# WHAT YOU NEED TO DO
Transcribe the entries exactly. Omit the pictures.

Content starts

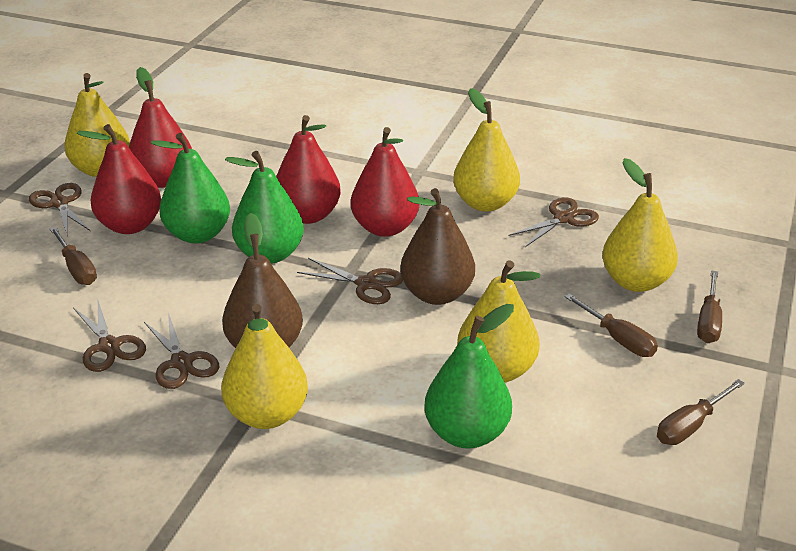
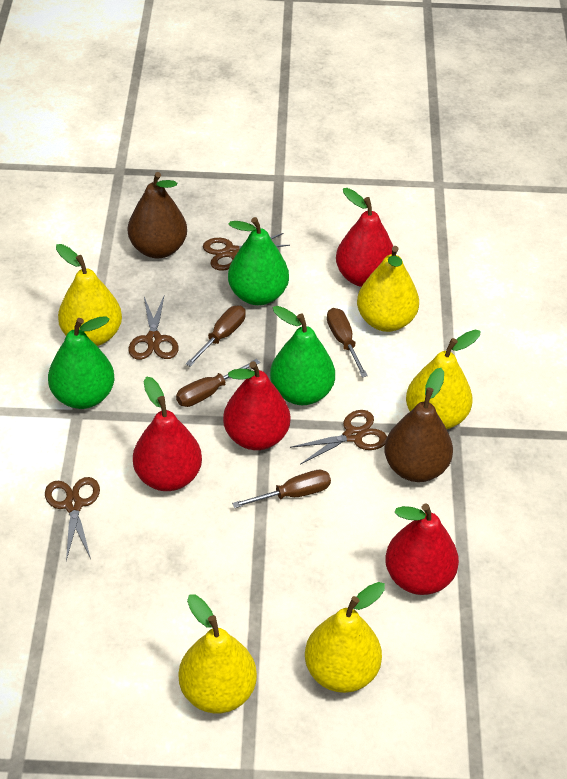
brown scissors: 5 -> 4

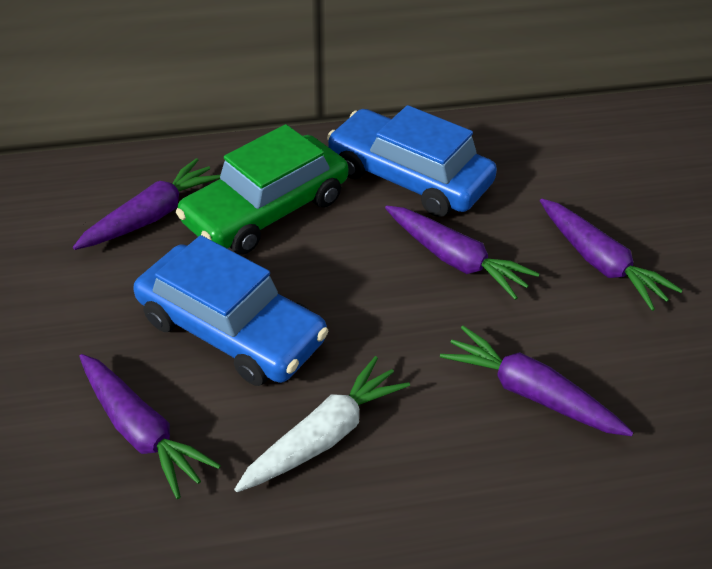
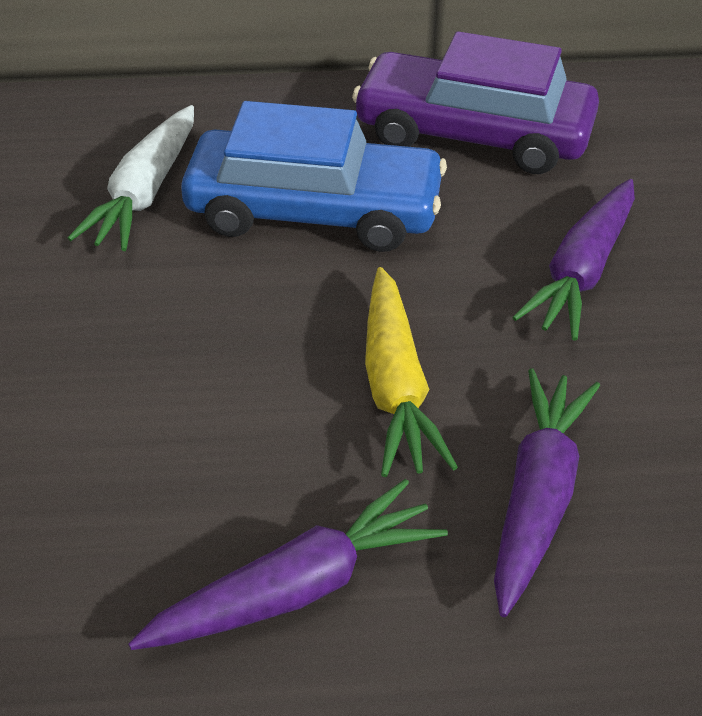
blue car: 2 -> 1
green car: 1 -> 0
purple car: 0 -> 1
purple carrot: 5 -> 3
yellow carrot: 0 -> 1

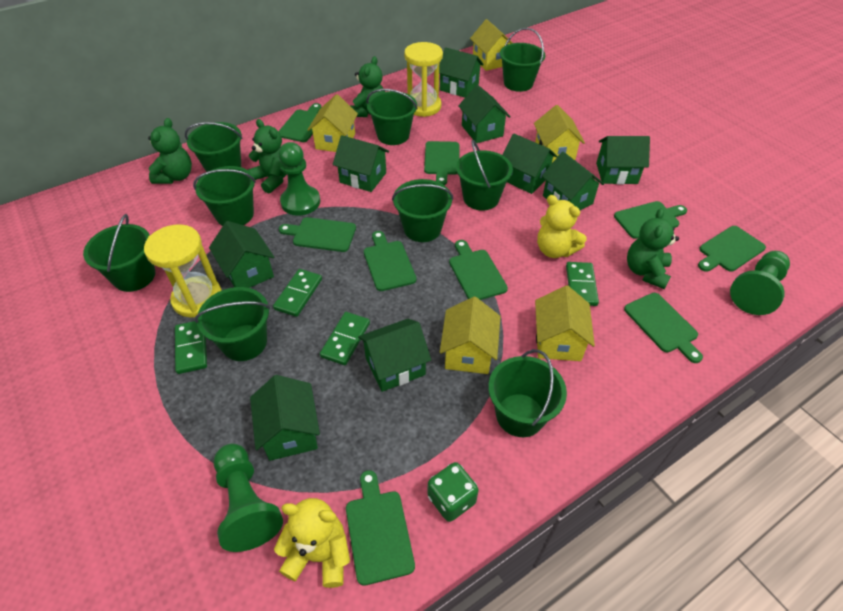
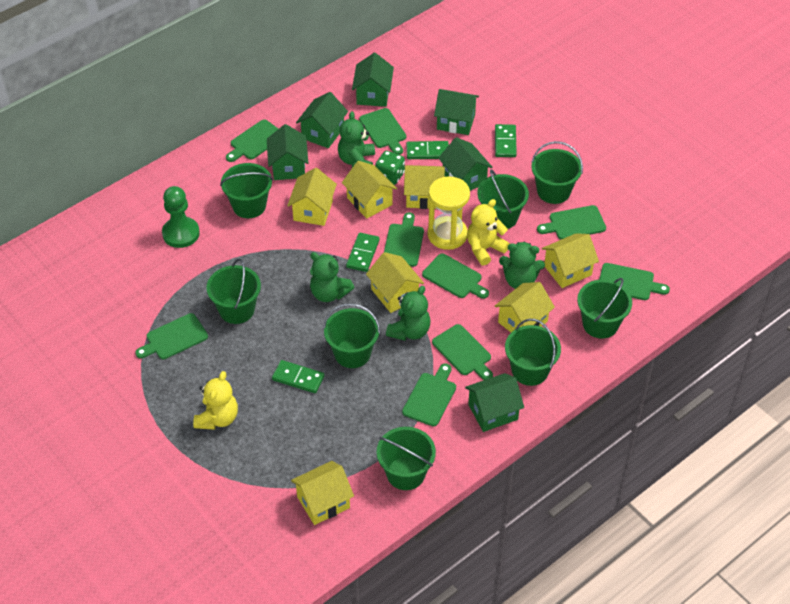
green bucket: 9 -> 8
green house: 9 -> 6
green pawn: 3 -> 1
yellow hourglass: 2 -> 1
yellow house: 5 -> 7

Content ends

# RESULT FOR THIS TASK
brown scissors: 5 -> 4

blue car: 2 -> 1
green car: 1 -> 0
purple car: 0 -> 1
purple carrot: 5 -> 3
yellow carrot: 0 -> 1

green bucket: 9 -> 8
green house: 9 -> 6
green pawn: 3 -> 1
yellow hourglass: 2 -> 1
yellow house: 5 -> 7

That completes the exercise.